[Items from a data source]

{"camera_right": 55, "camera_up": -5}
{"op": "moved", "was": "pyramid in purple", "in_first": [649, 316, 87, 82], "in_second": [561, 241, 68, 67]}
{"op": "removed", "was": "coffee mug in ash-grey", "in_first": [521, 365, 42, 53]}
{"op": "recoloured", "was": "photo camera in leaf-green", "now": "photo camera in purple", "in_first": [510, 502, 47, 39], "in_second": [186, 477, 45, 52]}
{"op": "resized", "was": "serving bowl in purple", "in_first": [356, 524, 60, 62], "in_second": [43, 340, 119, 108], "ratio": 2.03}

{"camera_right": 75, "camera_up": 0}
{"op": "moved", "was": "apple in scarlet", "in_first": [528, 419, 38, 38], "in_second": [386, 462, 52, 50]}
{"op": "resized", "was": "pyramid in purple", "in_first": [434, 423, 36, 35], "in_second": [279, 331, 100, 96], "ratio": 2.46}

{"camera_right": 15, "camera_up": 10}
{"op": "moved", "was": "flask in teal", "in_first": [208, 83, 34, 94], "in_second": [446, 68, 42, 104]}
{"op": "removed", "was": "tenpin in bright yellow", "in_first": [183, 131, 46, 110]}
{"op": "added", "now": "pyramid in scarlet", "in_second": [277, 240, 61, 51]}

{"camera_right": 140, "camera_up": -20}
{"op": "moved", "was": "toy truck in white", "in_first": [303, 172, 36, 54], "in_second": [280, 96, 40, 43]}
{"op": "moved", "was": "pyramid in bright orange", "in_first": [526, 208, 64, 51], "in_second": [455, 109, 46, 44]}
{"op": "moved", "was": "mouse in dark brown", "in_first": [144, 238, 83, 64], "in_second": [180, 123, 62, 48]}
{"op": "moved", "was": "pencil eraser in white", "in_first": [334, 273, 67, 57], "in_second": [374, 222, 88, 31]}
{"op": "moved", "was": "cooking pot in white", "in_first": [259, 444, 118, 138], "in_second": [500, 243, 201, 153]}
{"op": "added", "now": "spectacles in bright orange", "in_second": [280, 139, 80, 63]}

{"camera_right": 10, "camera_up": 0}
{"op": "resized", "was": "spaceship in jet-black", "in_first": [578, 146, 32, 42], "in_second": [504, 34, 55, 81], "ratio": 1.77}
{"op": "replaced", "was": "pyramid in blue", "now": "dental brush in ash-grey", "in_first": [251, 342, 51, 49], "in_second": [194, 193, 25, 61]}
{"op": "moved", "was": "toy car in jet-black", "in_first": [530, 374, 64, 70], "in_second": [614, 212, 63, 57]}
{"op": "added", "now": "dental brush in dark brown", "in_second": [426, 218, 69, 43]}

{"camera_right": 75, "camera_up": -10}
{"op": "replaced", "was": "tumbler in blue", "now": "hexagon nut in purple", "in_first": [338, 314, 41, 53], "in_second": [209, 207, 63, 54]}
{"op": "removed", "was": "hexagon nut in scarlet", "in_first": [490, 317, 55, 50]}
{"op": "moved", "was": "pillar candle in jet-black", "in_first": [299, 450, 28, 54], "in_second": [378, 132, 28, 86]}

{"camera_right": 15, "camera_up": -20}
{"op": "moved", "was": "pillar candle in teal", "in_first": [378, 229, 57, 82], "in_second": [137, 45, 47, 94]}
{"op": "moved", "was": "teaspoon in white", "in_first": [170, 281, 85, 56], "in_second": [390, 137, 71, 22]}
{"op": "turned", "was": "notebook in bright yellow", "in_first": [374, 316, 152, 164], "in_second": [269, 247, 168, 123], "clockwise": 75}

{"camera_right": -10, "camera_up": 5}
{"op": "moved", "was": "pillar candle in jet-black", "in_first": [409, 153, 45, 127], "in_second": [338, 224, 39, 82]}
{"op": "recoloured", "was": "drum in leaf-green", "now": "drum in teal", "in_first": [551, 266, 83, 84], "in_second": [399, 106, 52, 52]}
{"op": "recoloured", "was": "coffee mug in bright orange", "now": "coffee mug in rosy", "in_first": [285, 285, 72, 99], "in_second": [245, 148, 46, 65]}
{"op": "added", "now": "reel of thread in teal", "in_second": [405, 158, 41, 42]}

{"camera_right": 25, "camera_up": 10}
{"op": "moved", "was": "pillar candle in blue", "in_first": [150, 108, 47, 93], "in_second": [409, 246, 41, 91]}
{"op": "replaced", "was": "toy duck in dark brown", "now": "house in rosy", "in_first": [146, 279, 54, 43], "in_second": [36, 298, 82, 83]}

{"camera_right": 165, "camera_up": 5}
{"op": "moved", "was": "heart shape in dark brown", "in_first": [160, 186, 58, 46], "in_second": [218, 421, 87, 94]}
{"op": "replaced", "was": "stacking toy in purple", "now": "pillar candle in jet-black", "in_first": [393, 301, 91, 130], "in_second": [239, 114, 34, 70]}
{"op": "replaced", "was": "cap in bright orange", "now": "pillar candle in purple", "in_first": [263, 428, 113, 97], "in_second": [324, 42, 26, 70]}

_YOUR OBJECTIVE_
What you return must match the entries exactly, word for word.

_SOLUTION TO THE PROBLEM_
{"camera_right": 55, "camera_up": -5}
{"op": "moved", "was": "pyramid in purple", "in_first": [649, 316, 87, 82], "in_second": [561, 241, 68, 67]}
{"op": "removed", "was": "coffee mug in ash-grey", "in_first": [521, 365, 42, 53]}
{"op": "recoloured", "was": "photo camera in leaf-green", "now": "photo camera in purple", "in_first": [510, 502, 47, 39], "in_second": [186, 477, 45, 52]}
{"op": "resized", "was": "serving bowl in purple", "in_first": [356, 524, 60, 62], "in_second": [43, 340, 119, 108], "ratio": 2.03}

{"camera_right": 75, "camera_up": 0}
{"op": "moved", "was": "apple in scarlet", "in_first": [528, 419, 38, 38], "in_second": [386, 462, 52, 50]}
{"op": "resized", "was": "pyramid in purple", "in_first": [434, 423, 36, 35], "in_second": [279, 331, 100, 96], "ratio": 2.46}

{"camera_right": 15, "camera_up": 10}
{"op": "moved", "was": "flask in teal", "in_first": [208, 83, 34, 94], "in_second": [446, 68, 42, 104]}
{"op": "removed", "was": "tenpin in bright yellow", "in_first": [183, 131, 46, 110]}
{"op": "added", "now": "pyramid in scarlet", "in_second": [277, 240, 61, 51]}

{"camera_right": 140, "camera_up": -20}
{"op": "moved", "was": "toy truck in white", "in_first": [303, 172, 36, 54], "in_second": [280, 96, 40, 43]}
{"op": "moved", "was": "pyramid in bright orange", "in_first": [526, 208, 64, 51], "in_second": [455, 109, 46, 44]}
{"op": "moved", "was": "mouse in dark brown", "in_first": [144, 238, 83, 64], "in_second": [180, 123, 62, 48]}
{"op": "moved", "was": "pencil eraser in white", "in_first": [334, 273, 67, 57], "in_second": [374, 222, 88, 31]}
{"op": "moved", "was": "cooking pot in white", "in_first": [259, 444, 118, 138], "in_second": [500, 243, 201, 153]}
{"op": "added", "now": "spectacles in bright orange", "in_second": [280, 139, 80, 63]}

{"camera_right": 10, "camera_up": 0}
{"op": "resized", "was": "spaceship in jet-black", "in_first": [578, 146, 32, 42], "in_second": [504, 34, 55, 81], "ratio": 1.77}
{"op": "replaced", "was": "pyramid in blue", "now": "dental brush in ash-grey", "in_first": [251, 342, 51, 49], "in_second": [194, 193, 25, 61]}
{"op": "moved", "was": "toy car in jet-black", "in_first": [530, 374, 64, 70], "in_second": [614, 212, 63, 57]}
{"op": "added", "now": "dental brush in dark brown", "in_second": [426, 218, 69, 43]}

{"camera_right": 75, "camera_up": -10}
{"op": "replaced", "was": "tumbler in blue", "now": "hexagon nut in purple", "in_first": [338, 314, 41, 53], "in_second": [209, 207, 63, 54]}
{"op": "removed", "was": "hexagon nut in scarlet", "in_first": [490, 317, 55, 50]}
{"op": "moved", "was": "pillar candle in jet-black", "in_first": [299, 450, 28, 54], "in_second": [378, 132, 28, 86]}

{"camera_right": 15, "camera_up": -20}
{"op": "moved", "was": "pillar candle in teal", "in_first": [378, 229, 57, 82], "in_second": [137, 45, 47, 94]}
{"op": "moved", "was": "teaspoon in white", "in_first": [170, 281, 85, 56], "in_second": [390, 137, 71, 22]}
{"op": "turned", "was": "notebook in bright yellow", "in_first": [374, 316, 152, 164], "in_second": [269, 247, 168, 123], "clockwise": 75}

{"camera_right": -10, "camera_up": 5}
{"op": "moved", "was": "pillar candle in jet-black", "in_first": [409, 153, 45, 127], "in_second": [338, 224, 39, 82]}
{"op": "recoloured", "was": "drum in leaf-green", "now": "drum in teal", "in_first": [551, 266, 83, 84], "in_second": [399, 106, 52, 52]}
{"op": "recoloured", "was": "coffee mug in bright orange", "now": "coffee mug in rosy", "in_first": [285, 285, 72, 99], "in_second": [245, 148, 46, 65]}
{"op": "added", "now": "reel of thread in teal", "in_second": [405, 158, 41, 42]}

{"camera_right": 25, "camera_up": 10}
{"op": "moved", "was": "pillar candle in blue", "in_first": [150, 108, 47, 93], "in_second": [409, 246, 41, 91]}
{"op": "replaced", "was": "toy duck in dark brown", "now": "house in rosy", "in_first": [146, 279, 54, 43], "in_second": [36, 298, 82, 83]}

{"camera_right": 165, "camera_up": 5}
{"op": "moved", "was": "heart shape in dark brown", "in_first": [160, 186, 58, 46], "in_second": [218, 421, 87, 94]}
{"op": "replaced", "was": "stacking toy in purple", "now": "pillar candle in jet-black", "in_first": [393, 301, 91, 130], "in_second": [239, 114, 34, 70]}
{"op": "replaced", "was": "cap in bright orange", "now": "pillar candle in purple", "in_first": [263, 428, 113, 97], "in_second": [324, 42, 26, 70]}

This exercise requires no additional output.